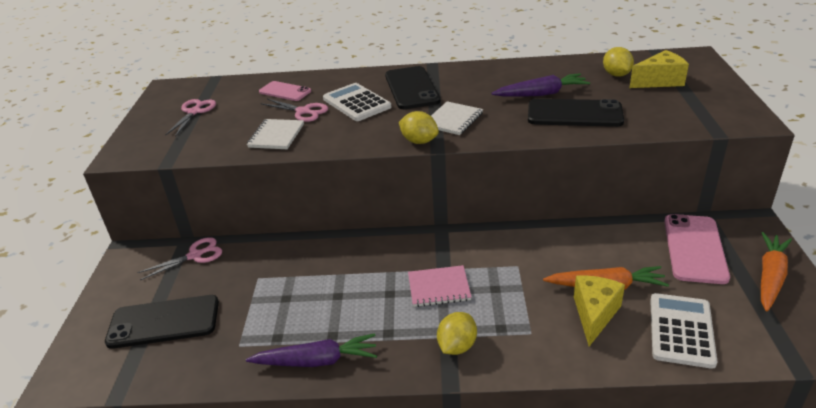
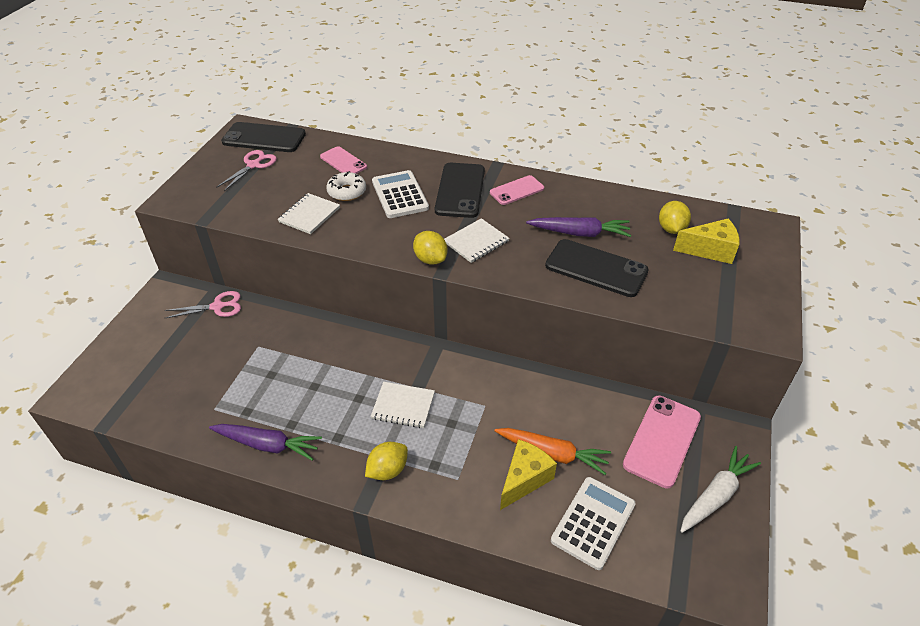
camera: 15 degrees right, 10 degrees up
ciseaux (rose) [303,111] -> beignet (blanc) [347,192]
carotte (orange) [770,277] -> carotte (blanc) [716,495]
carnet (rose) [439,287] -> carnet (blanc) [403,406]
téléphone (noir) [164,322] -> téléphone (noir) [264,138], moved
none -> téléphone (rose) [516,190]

--------

- Exercise brief -
Print the records above verbatim, minus any pictures.

- Exercise result -
camera: 15 degrees right, 10 degrees up
ciseaux (rose) [303,111] -> beignet (blanc) [347,192]
carotte (orange) [770,277] -> carotte (blanc) [716,495]
carnet (rose) [439,287] -> carnet (blanc) [403,406]
téléphone (noir) [164,322] -> téléphone (noir) [264,138], moved
none -> téléphone (rose) [516,190]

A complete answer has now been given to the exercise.